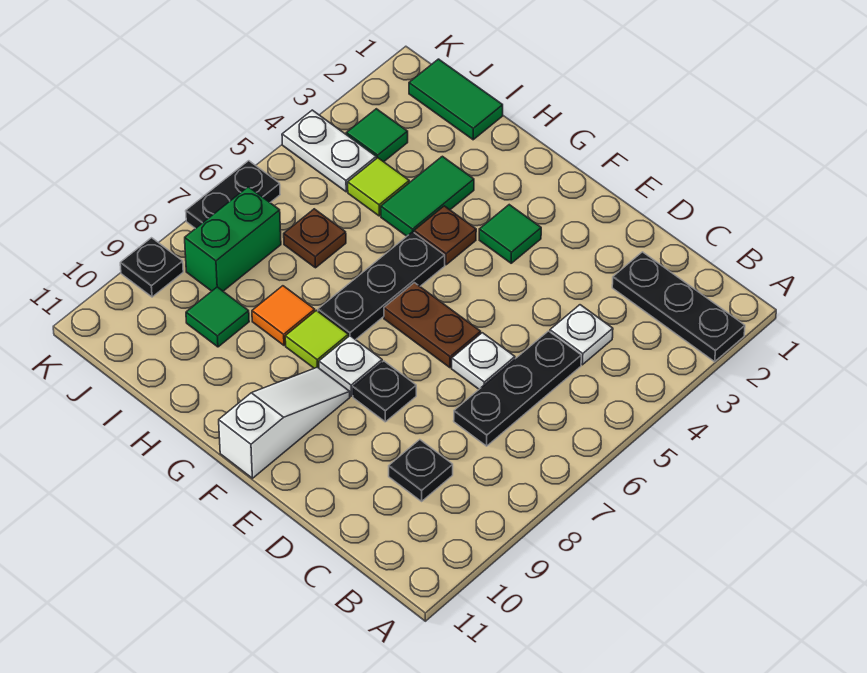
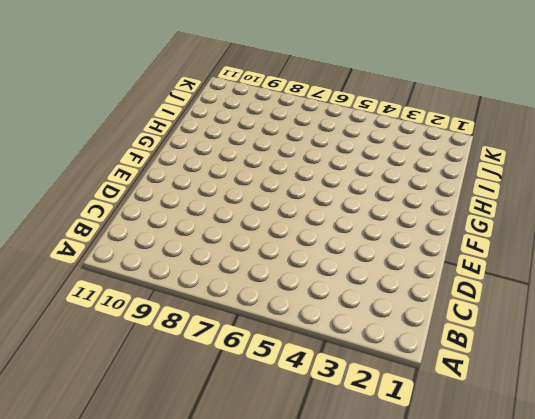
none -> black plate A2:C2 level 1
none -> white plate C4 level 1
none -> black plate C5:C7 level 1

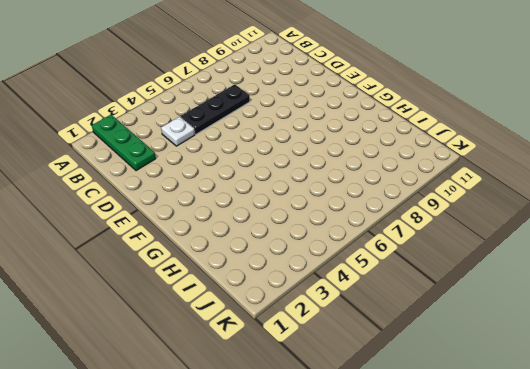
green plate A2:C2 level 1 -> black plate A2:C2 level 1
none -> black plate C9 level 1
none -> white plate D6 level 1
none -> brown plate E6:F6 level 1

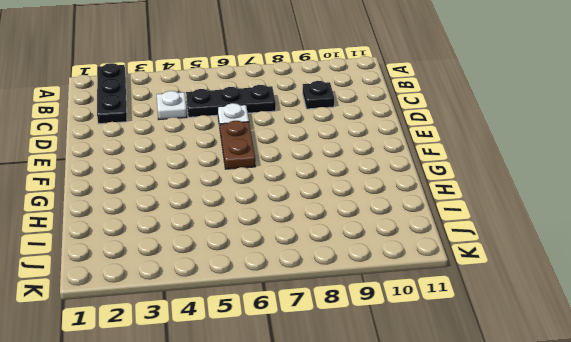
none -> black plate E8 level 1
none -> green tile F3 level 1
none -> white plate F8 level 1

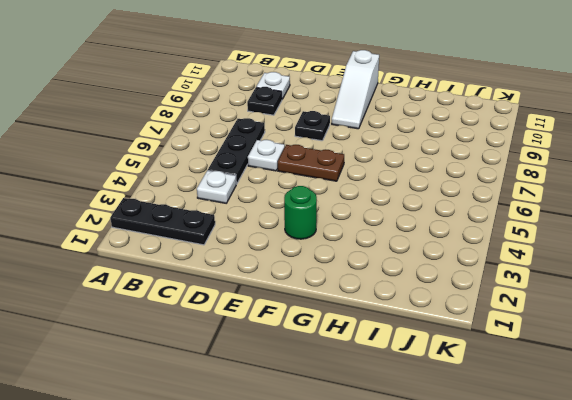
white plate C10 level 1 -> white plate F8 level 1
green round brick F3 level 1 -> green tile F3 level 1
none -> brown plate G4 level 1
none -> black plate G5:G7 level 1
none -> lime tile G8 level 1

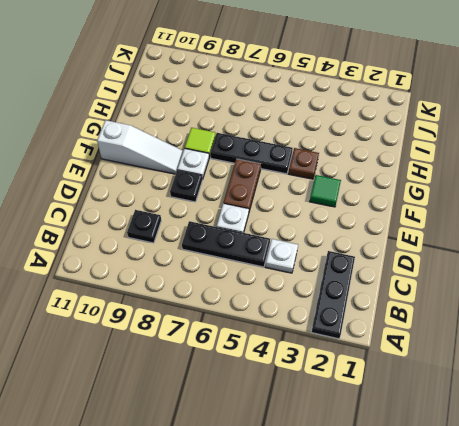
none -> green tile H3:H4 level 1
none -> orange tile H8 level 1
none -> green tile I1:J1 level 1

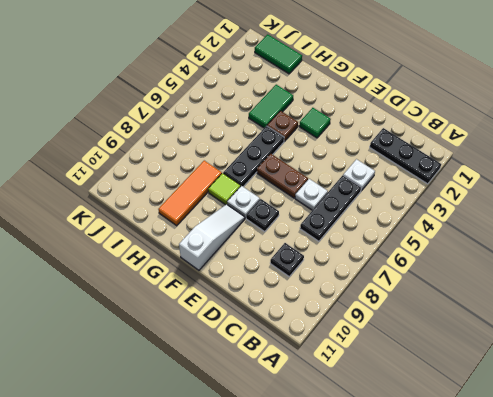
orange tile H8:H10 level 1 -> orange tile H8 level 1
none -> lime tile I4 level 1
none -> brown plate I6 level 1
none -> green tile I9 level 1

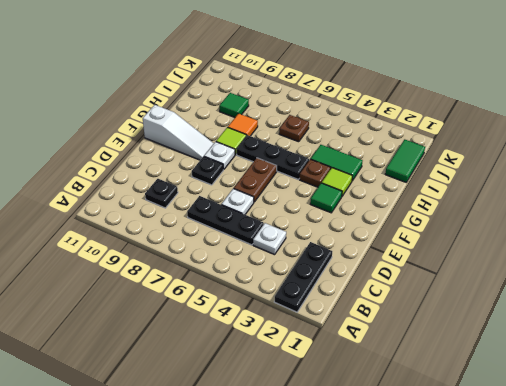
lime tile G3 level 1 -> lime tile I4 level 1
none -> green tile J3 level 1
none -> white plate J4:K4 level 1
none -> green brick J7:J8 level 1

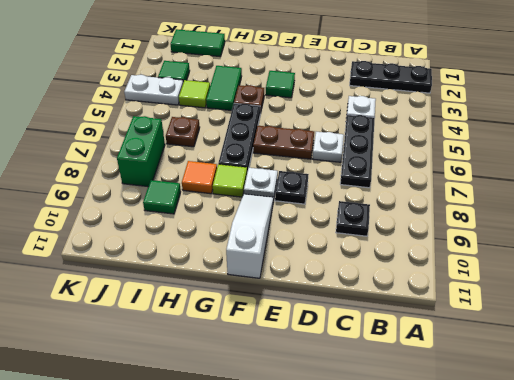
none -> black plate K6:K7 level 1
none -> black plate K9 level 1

_ _ _ _

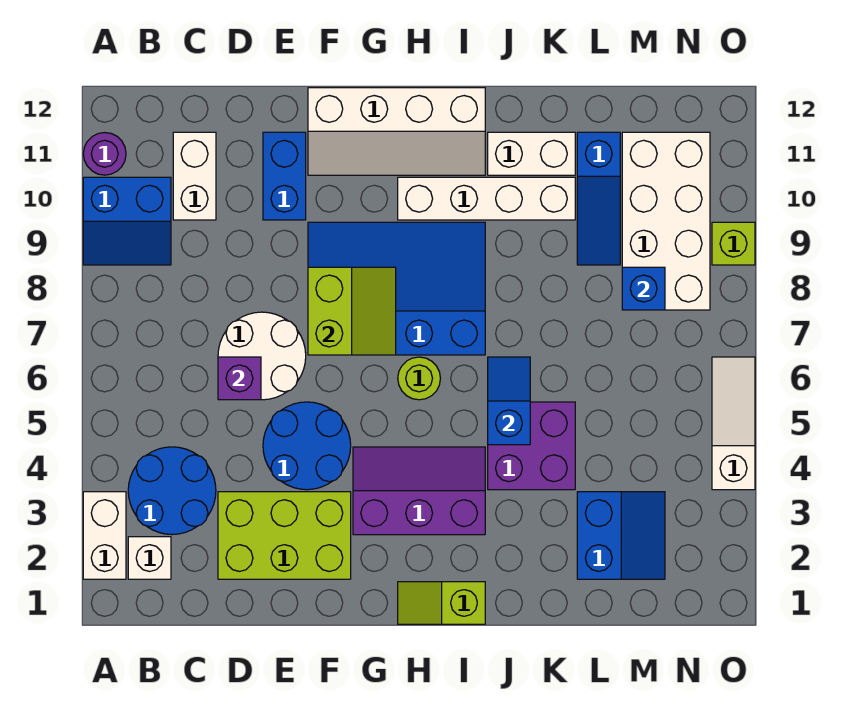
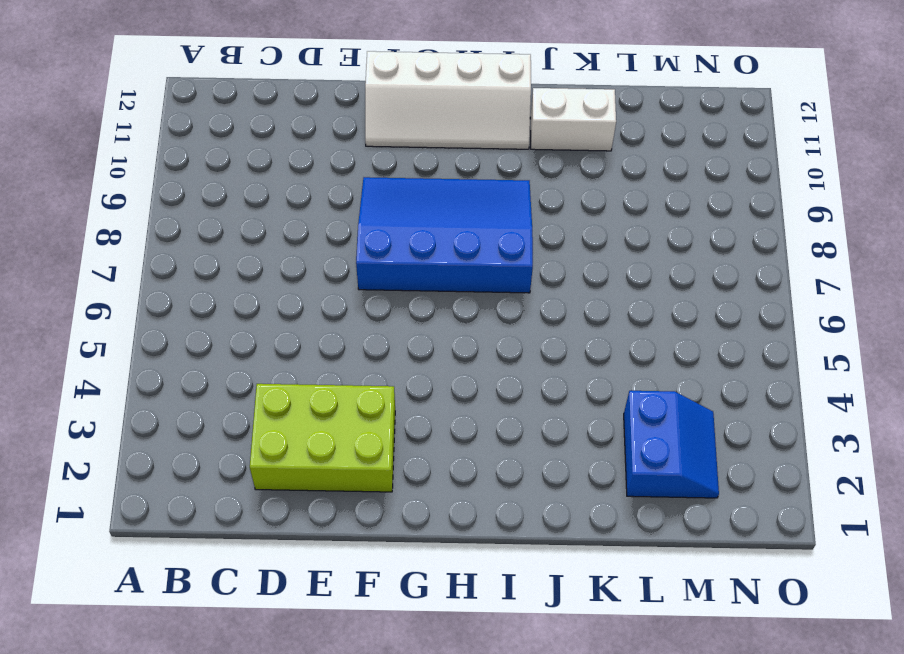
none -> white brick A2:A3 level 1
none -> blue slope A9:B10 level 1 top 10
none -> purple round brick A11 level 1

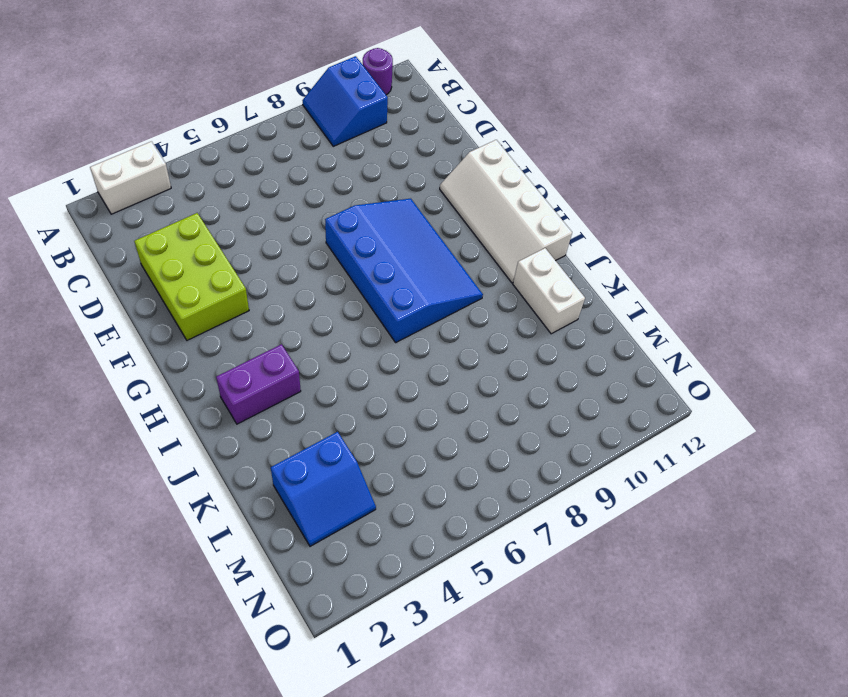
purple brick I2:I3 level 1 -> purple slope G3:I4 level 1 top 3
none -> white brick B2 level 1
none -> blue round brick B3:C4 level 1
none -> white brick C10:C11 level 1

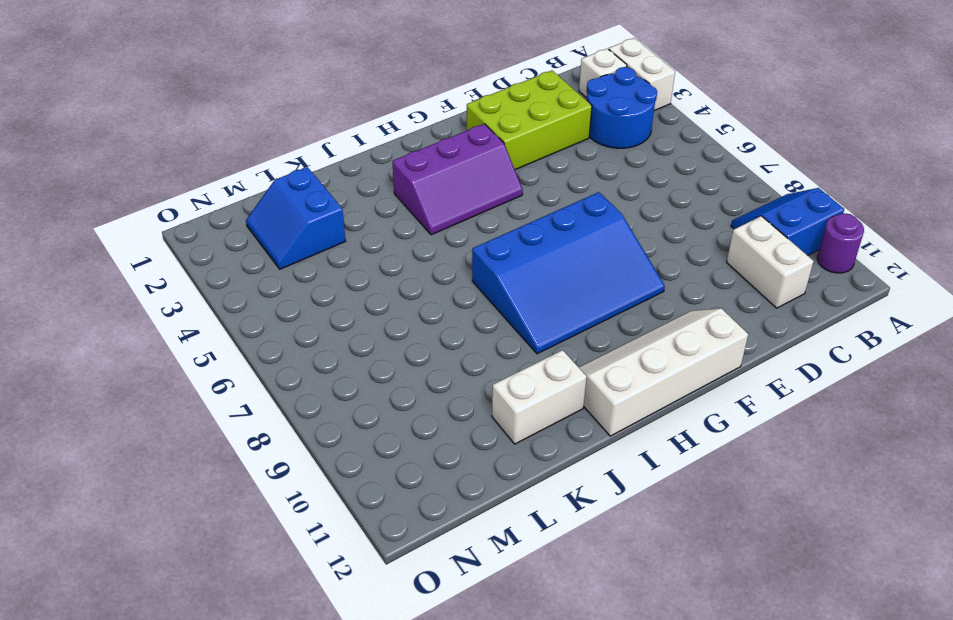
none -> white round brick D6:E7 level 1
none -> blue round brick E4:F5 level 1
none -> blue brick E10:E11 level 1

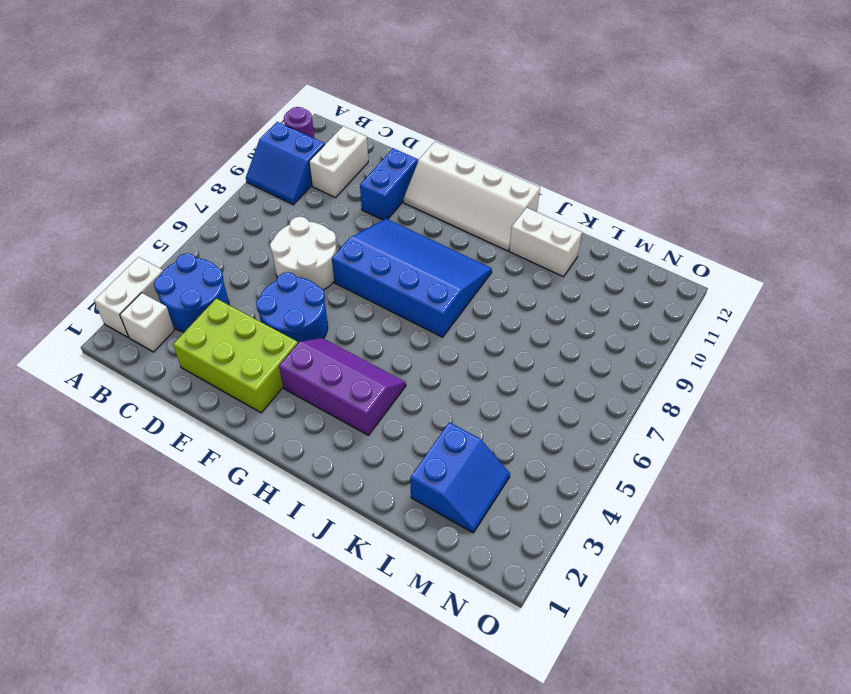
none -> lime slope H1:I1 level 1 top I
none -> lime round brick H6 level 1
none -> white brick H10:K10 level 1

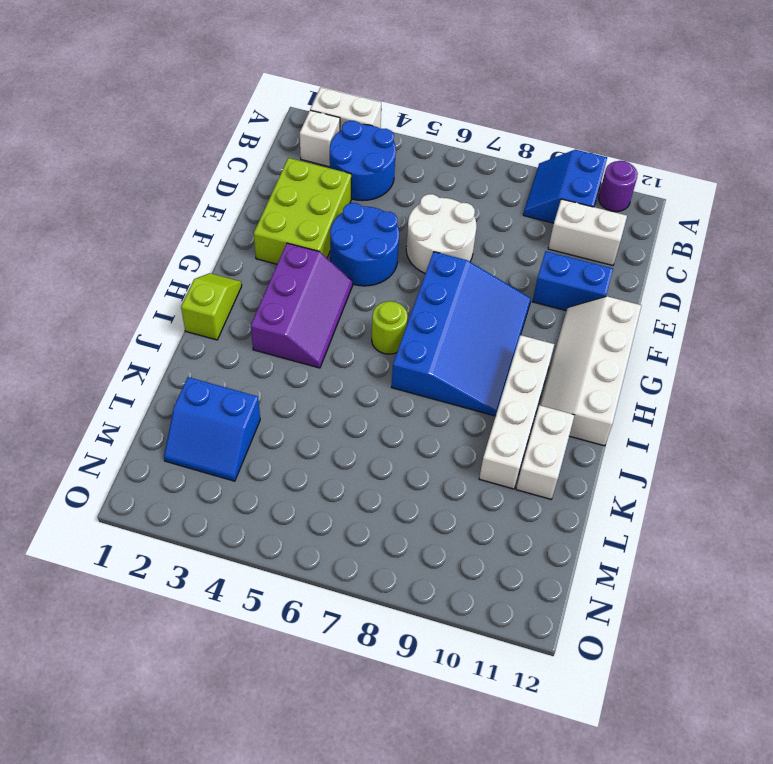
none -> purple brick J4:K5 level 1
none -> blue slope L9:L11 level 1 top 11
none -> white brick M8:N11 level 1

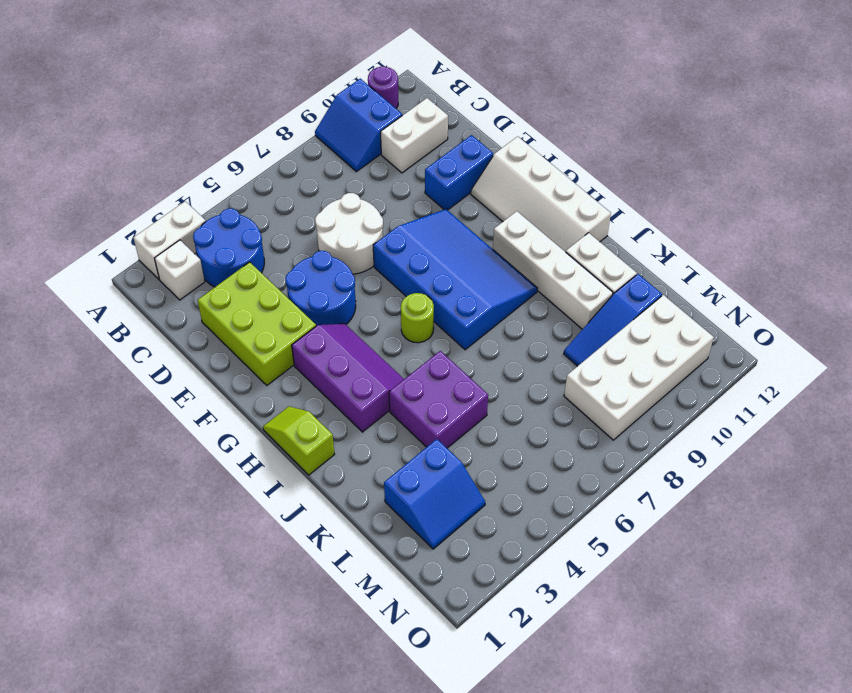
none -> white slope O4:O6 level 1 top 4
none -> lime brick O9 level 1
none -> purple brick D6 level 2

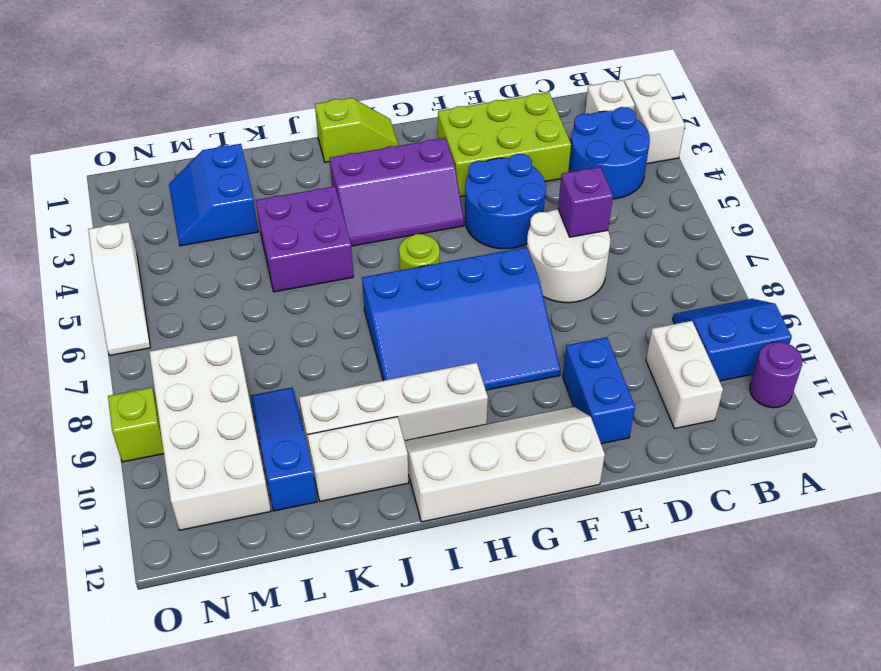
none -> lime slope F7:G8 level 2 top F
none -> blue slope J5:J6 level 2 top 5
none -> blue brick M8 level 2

_ _ _ _

◆ What to work on
Look above for the line with "none -> black plate A2:C2 level 1" and the line with "none -> lime tile G8 level 1", then copy exactly the lines from the first through the second, both kept, with no pictures.

◆ Output below
none -> black plate A2:C2 level 1
none -> white plate C4 level 1
none -> black plate C5:C7 level 1

green plate A2:C2 level 1 -> black plate A2:C2 level 1
none -> black plate C9 level 1
none -> white plate D6 level 1
none -> brown plate E6:F6 level 1

none -> black plate E8 level 1
none -> green tile F3 level 1
none -> white plate F8 level 1

white plate C10 level 1 -> white plate F8 level 1
green round brick F3 level 1 -> green tile F3 level 1
none -> brown plate G4 level 1
none -> black plate G5:G7 level 1
none -> lime tile G8 level 1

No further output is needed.